Consegna:
Ricopia senza modifiche i dati dall'inizio fino alla riga che contiene "hatchery [856, 671]", compresa.

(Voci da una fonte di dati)

● ● ● ●

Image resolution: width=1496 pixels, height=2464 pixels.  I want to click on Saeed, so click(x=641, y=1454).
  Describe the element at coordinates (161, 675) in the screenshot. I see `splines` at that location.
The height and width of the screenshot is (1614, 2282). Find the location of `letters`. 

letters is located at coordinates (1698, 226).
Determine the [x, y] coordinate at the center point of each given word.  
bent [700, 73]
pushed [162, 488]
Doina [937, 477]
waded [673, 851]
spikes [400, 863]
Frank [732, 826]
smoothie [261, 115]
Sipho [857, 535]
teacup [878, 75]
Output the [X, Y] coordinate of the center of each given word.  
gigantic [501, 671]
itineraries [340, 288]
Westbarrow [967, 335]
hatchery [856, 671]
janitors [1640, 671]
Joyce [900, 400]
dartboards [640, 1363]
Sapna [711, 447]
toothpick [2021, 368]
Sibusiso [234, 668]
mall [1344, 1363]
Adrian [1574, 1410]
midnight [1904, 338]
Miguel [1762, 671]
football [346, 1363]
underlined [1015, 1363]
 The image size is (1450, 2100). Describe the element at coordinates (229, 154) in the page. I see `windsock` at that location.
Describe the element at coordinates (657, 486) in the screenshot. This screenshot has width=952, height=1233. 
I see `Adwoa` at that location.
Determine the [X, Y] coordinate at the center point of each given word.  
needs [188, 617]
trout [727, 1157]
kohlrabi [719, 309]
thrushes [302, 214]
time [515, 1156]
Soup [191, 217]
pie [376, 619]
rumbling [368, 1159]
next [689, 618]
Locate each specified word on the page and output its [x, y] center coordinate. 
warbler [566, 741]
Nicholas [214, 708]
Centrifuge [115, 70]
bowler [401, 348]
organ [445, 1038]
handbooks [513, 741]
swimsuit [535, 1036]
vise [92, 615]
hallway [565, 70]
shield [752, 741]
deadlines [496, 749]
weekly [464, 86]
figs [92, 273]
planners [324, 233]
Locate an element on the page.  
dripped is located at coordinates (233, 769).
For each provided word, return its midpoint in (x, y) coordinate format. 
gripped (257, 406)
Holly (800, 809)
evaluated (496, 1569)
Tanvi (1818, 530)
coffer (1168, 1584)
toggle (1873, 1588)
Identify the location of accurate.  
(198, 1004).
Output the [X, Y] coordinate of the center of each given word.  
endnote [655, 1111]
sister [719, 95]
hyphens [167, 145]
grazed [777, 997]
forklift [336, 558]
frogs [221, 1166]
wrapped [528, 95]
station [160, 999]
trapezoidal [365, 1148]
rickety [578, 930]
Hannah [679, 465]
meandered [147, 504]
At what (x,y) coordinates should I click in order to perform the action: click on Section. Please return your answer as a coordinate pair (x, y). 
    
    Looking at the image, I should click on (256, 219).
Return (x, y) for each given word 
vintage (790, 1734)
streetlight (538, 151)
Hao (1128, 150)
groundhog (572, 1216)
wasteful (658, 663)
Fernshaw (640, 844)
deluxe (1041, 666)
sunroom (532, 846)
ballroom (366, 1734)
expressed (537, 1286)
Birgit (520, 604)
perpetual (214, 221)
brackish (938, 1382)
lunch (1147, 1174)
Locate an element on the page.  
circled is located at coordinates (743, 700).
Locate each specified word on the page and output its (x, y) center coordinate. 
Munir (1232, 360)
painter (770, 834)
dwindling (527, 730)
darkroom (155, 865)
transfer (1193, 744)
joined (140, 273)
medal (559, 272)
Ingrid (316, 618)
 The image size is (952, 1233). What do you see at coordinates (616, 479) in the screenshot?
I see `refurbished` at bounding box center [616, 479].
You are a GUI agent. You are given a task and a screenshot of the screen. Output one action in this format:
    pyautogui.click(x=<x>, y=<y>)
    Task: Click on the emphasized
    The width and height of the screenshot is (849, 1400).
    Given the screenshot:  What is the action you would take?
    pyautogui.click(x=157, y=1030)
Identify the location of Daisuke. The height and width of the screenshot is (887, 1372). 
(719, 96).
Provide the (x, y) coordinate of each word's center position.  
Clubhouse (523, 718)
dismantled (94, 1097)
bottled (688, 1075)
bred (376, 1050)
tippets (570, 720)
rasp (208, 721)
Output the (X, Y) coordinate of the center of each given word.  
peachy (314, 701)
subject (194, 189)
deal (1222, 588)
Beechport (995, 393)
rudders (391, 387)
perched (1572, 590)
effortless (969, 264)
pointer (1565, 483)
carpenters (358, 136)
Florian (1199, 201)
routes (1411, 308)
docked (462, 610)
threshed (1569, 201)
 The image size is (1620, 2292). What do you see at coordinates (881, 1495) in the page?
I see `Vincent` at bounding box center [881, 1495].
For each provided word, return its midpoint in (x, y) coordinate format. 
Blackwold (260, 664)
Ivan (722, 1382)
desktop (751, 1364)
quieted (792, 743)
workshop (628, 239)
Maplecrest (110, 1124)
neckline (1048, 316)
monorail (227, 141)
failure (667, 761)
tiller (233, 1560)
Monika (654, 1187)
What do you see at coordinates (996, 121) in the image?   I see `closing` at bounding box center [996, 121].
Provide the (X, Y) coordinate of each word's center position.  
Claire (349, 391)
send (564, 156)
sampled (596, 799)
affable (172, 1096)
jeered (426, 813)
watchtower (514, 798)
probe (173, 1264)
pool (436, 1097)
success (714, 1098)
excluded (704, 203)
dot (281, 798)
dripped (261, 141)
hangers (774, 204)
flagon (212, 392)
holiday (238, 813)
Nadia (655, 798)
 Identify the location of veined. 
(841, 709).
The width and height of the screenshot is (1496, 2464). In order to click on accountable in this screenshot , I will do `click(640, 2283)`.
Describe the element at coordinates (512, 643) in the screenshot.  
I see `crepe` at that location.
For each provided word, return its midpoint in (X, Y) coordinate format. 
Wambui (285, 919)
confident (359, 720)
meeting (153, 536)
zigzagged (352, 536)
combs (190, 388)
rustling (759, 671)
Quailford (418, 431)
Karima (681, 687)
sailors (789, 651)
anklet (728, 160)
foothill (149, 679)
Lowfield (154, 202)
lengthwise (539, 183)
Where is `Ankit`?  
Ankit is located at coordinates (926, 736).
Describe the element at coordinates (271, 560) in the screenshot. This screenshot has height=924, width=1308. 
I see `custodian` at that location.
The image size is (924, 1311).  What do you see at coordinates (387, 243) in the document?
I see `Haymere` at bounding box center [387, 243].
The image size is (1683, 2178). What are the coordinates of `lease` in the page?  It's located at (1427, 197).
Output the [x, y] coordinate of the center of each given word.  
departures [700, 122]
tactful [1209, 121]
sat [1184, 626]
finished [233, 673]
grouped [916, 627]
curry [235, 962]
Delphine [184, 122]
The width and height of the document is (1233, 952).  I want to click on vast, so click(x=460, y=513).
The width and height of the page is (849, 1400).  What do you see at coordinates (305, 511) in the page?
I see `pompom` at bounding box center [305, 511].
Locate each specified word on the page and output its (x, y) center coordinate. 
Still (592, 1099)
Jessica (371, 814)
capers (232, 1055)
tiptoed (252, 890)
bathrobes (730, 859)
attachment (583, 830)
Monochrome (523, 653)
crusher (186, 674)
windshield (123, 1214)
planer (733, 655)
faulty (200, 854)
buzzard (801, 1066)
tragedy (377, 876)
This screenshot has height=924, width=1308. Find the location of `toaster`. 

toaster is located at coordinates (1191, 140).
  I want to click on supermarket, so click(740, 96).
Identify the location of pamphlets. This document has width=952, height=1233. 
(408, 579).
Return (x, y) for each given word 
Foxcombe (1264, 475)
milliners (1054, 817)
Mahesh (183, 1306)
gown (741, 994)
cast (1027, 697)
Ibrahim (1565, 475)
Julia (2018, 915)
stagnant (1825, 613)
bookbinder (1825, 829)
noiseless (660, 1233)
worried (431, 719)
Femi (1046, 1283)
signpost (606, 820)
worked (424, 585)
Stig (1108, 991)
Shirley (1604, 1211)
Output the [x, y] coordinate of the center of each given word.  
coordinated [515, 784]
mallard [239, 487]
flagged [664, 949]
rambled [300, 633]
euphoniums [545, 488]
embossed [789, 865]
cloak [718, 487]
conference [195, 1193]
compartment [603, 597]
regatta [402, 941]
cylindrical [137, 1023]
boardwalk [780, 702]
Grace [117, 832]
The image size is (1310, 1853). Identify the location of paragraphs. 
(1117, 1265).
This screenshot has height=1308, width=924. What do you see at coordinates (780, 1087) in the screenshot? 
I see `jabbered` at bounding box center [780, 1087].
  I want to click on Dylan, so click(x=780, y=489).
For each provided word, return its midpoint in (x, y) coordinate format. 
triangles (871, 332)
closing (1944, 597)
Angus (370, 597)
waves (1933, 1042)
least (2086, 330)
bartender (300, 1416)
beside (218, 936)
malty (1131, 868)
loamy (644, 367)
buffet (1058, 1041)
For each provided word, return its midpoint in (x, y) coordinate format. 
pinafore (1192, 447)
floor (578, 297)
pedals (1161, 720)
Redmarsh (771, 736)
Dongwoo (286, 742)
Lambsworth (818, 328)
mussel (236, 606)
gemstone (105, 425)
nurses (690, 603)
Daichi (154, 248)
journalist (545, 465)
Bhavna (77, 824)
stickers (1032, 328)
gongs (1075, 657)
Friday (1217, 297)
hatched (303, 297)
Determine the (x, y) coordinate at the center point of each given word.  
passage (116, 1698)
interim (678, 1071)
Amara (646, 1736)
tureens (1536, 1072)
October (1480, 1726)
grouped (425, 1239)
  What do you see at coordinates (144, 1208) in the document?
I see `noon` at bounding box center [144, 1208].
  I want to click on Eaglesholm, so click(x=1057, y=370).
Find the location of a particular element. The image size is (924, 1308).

● ● ● ●

Risultato:
Image resolution: width=1496 pixels, height=2464 pixels.  I want to click on Saeed, so click(x=641, y=1454).
  Describe the element at coordinates (161, 675) in the screenshot. I see `splines` at that location.
The height and width of the screenshot is (1614, 2282). Find the location of `letters`. 

letters is located at coordinates (1698, 226).
Determine the [x, y] coordinate at the center point of each given word.  
bent [700, 73]
pushed [162, 488]
Doina [937, 477]
waded [673, 851]
spikes [400, 863]
Frank [732, 826]
smoothie [261, 115]
Sipho [857, 535]
teacup [878, 75]
Output the [X, Y] coordinate of the center of each given word.  
gigantic [501, 671]
itineraries [340, 288]
Westbarrow [967, 335]
hatchery [856, 671]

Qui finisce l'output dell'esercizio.